Your task:
Set down the entries exactly as they appear, apart from the images, which stay out.

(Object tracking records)
────────────────────────────────────────

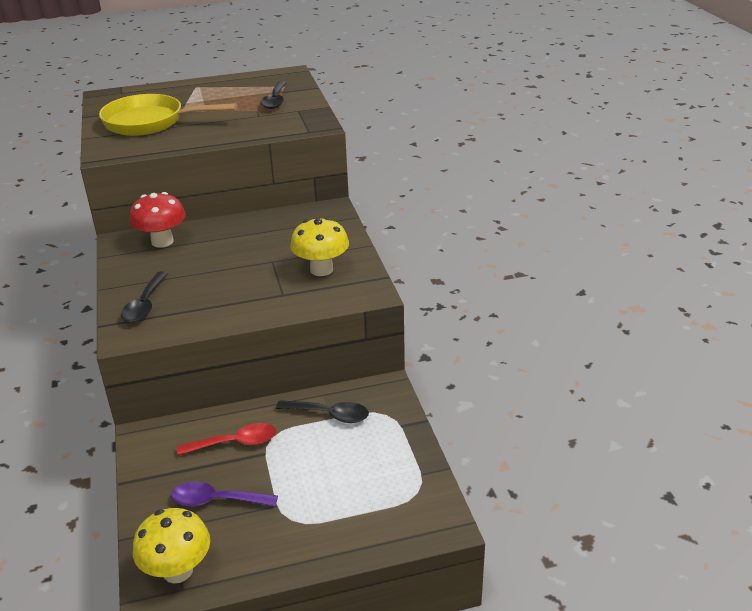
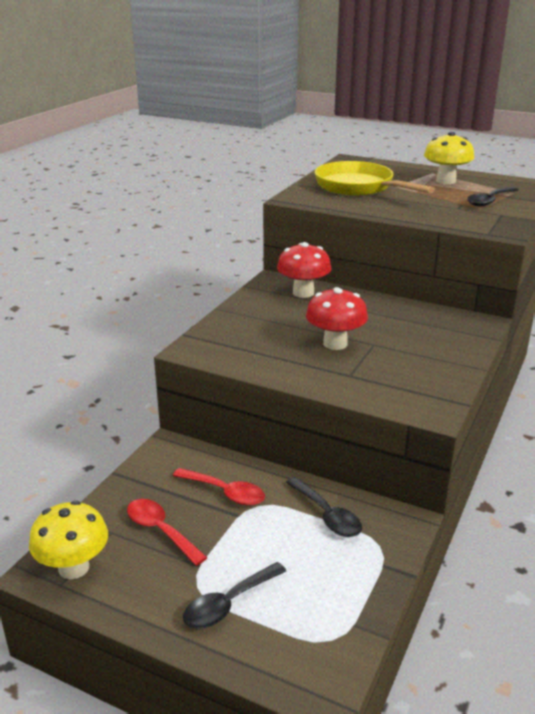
camera: 40 degrees right, 5 degrees down
(145, 304) = (233, 333): black spoon -> black spoon (228, 604)
(216, 500) = (160, 530): purple spoon -> red spoon
(242, 274) = (335, 343): none -> red mushroom
(321, 269) = (409, 370): yellow mushroom -> yellow mushroom (446, 181)

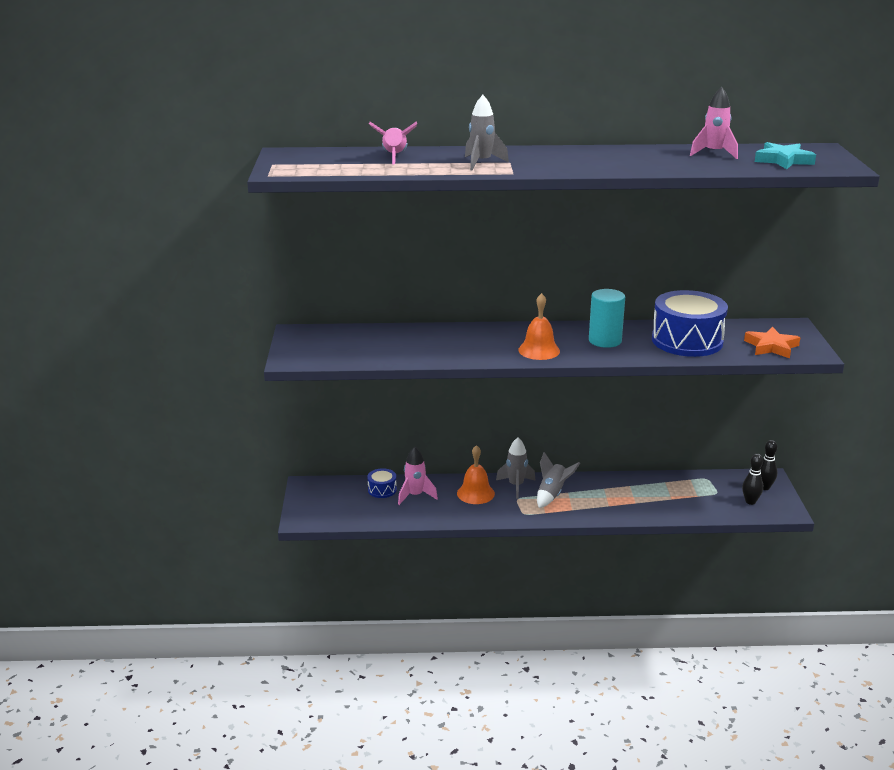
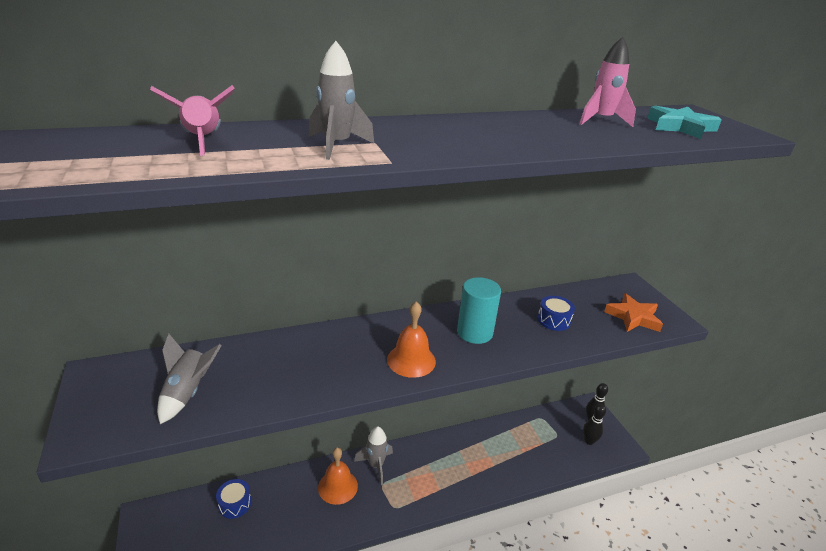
camera: 20 degrees left, 5 degrees up
(415, 495) = (274, 505): pink rocket -> none
(552, 494) = (414, 471): grey rocket -> grey rocket (188, 393)
(687, 341) = (553, 320): blue drum -> blue drum, size x0.45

────────────────────────────────────────

Exercise response:
camera: 40 degrees right, 5 degrees down
(145, 304) = (233, 333): black spoon -> black spoon (228, 604)
(216, 500) = (160, 530): purple spoon -> red spoon
(242, 274) = (335, 343): none -> red mushroom
(321, 269) = (409, 370): yellow mushroom -> yellow mushroom (446, 181)

camera: 20 degrees left, 5 degrees up
(415, 495) = (274, 505): pink rocket -> none
(552, 494) = (414, 471): grey rocket -> grey rocket (188, 393)
(687, 341) = (553, 320): blue drum -> blue drum, size x0.45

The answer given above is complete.